[Information supplied — start]

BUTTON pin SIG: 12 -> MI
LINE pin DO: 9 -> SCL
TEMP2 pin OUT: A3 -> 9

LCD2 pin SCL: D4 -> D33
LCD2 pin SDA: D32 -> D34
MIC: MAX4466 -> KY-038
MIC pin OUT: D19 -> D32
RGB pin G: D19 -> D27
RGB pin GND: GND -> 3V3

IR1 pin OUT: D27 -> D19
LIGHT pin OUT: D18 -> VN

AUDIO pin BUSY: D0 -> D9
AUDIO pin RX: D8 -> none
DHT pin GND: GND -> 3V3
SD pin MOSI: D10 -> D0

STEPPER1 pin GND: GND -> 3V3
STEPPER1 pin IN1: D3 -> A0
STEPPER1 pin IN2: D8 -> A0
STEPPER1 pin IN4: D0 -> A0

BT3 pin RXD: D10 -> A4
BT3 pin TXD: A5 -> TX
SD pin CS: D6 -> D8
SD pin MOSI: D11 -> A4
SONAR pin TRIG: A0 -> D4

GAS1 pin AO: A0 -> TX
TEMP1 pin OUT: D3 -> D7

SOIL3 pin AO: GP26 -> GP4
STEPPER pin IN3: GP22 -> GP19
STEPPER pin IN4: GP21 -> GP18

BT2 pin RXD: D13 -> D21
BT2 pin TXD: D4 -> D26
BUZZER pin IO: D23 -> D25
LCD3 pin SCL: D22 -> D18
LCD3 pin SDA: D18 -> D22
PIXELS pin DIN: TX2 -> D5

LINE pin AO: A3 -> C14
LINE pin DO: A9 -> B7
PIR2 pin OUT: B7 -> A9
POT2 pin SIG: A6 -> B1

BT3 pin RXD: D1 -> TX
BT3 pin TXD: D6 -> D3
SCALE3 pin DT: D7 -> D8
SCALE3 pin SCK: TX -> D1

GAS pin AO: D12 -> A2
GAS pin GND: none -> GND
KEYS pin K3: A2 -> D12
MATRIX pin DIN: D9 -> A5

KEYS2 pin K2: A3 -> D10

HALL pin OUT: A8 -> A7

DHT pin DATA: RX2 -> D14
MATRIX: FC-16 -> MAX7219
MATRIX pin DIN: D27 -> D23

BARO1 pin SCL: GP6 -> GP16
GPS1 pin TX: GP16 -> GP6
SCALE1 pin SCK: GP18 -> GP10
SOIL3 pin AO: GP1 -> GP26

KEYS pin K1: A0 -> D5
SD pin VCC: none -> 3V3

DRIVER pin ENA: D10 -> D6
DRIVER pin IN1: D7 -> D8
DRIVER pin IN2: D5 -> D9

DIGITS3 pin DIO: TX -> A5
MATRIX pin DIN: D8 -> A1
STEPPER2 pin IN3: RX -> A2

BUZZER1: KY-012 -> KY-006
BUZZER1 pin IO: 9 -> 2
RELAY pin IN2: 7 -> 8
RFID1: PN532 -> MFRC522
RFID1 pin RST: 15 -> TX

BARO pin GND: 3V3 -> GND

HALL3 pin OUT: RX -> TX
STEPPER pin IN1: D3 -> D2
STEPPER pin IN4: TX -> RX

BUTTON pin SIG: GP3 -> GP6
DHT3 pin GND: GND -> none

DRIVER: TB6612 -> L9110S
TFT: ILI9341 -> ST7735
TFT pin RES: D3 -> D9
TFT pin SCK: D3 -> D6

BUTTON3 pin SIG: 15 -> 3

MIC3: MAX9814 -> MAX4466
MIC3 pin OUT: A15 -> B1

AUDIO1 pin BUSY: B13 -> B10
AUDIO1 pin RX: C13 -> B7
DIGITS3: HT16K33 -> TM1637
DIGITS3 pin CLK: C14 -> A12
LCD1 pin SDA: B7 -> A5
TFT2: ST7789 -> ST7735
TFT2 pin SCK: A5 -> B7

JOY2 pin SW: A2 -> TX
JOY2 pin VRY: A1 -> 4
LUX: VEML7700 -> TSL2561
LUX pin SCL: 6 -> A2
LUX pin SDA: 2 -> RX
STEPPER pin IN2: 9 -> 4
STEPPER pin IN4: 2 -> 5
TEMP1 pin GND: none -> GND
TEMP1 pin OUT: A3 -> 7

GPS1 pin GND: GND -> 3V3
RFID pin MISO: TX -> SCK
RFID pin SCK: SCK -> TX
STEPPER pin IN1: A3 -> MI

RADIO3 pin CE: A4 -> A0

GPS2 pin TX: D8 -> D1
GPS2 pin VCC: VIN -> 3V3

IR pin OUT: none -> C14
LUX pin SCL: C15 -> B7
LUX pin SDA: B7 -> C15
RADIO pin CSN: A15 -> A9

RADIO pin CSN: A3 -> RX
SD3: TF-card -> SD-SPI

[Information supplied — finish]

Whatever appears in the data above is to be set down exactly.

- **Exercise answer**:
BUTTON pin SIG: 12 -> MI
LINE pin DO: 9 -> SCL
TEMP2 pin OUT: A3 -> 9

LCD2 pin SCL: D4 -> D33
LCD2 pin SDA: D32 -> D34
MIC: MAX4466 -> KY-038
MIC pin OUT: D19 -> D32
RGB pin G: D19 -> D27
RGB pin GND: GND -> 3V3

IR1 pin OUT: D27 -> D19
LIGHT pin OUT: D18 -> VN

AUDIO pin BUSY: D0 -> D9
AUDIO pin RX: D8 -> none
DHT pin GND: GND -> 3V3
SD pin MOSI: D10 -> D0

STEPPER1 pin GND: GND -> 3V3
STEPPER1 pin IN1: D3 -> A0
STEPPER1 pin IN2: D8 -> A0
STEPPER1 pin IN4: D0 -> A0

BT3 pin RXD: D10 -> A4
BT3 pin TXD: A5 -> TX
SD pin CS: D6 -> D8
SD pin MOSI: D11 -> A4
SONAR pin TRIG: A0 -> D4

GAS1 pin AO: A0 -> TX
TEMP1 pin OUT: D3 -> D7

SOIL3 pin AO: GP26 -> GP4
STEPPER pin IN3: GP22 -> GP19
STEPPER pin IN4: GP21 -> GP18

BT2 pin RXD: D13 -> D21
BT2 pin TXD: D4 -> D26
BUZZER pin IO: D23 -> D25
LCD3 pin SCL: D22 -> D18
LCD3 pin SDA: D18 -> D22
PIXELS pin DIN: TX2 -> D5

LINE pin AO: A3 -> C14
LINE pin DO: A9 -> B7
PIR2 pin OUT: B7 -> A9
POT2 pin SIG: A6 -> B1

BT3 pin RXD: D1 -> TX
BT3 pin TXD: D6 -> D3
SCALE3 pin DT: D7 -> D8
SCALE3 pin SCK: TX -> D1

GAS pin AO: D12 -> A2
GAS pin GND: none -> GND
KEYS pin K3: A2 -> D12
MATRIX pin DIN: D9 -> A5

KEYS2 pin K2: A3 -> D10

HALL pin OUT: A8 -> A7

DHT pin DATA: RX2 -> D14
MATRIX: FC-16 -> MAX7219
MATRIX pin DIN: D27 -> D23

BARO1 pin SCL: GP6 -> GP16
GPS1 pin TX: GP16 -> GP6
SCALE1 pin SCK: GP18 -> GP10
SOIL3 pin AO: GP1 -> GP26

KEYS pin K1: A0 -> D5
SD pin VCC: none -> 3V3

DRIVER pin ENA: D10 -> D6
DRIVER pin IN1: D7 -> D8
DRIVER pin IN2: D5 -> D9

DIGITS3 pin DIO: TX -> A5
MATRIX pin DIN: D8 -> A1
STEPPER2 pin IN3: RX -> A2

BUZZER1: KY-012 -> KY-006
BUZZER1 pin IO: 9 -> 2
RELAY pin IN2: 7 -> 8
RFID1: PN532 -> MFRC522
RFID1 pin RST: 15 -> TX

BARO pin GND: 3V3 -> GND

HALL3 pin OUT: RX -> TX
STEPPER pin IN1: D3 -> D2
STEPPER pin IN4: TX -> RX

BUTTON pin SIG: GP3 -> GP6
DHT3 pin GND: GND -> none

DRIVER: TB6612 -> L9110S
TFT: ILI9341 -> ST7735
TFT pin RES: D3 -> D9
TFT pin SCK: D3 -> D6

BUTTON3 pin SIG: 15 -> 3

MIC3: MAX9814 -> MAX4466
MIC3 pin OUT: A15 -> B1

AUDIO1 pin BUSY: B13 -> B10
AUDIO1 pin RX: C13 -> B7
DIGITS3: HT16K33 -> TM1637
DIGITS3 pin CLK: C14 -> A12
LCD1 pin SDA: B7 -> A5
TFT2: ST7789 -> ST7735
TFT2 pin SCK: A5 -> B7

JOY2 pin SW: A2 -> TX
JOY2 pin VRY: A1 -> 4
LUX: VEML7700 -> TSL2561
LUX pin SCL: 6 -> A2
LUX pin SDA: 2 -> RX
STEPPER pin IN2: 9 -> 4
STEPPER pin IN4: 2 -> 5
TEMP1 pin GND: none -> GND
TEMP1 pin OUT: A3 -> 7

GPS1 pin GND: GND -> 3V3
RFID pin MISO: TX -> SCK
RFID pin SCK: SCK -> TX
STEPPER pin IN1: A3 -> MI

RADIO3 pin CE: A4 -> A0

GPS2 pin TX: D8 -> D1
GPS2 pin VCC: VIN -> 3V3

IR pin OUT: none -> C14
LUX pin SCL: C15 -> B7
LUX pin SDA: B7 -> C15
RADIO pin CSN: A15 -> A9

RADIO pin CSN: A3 -> RX
SD3: TF-card -> SD-SPI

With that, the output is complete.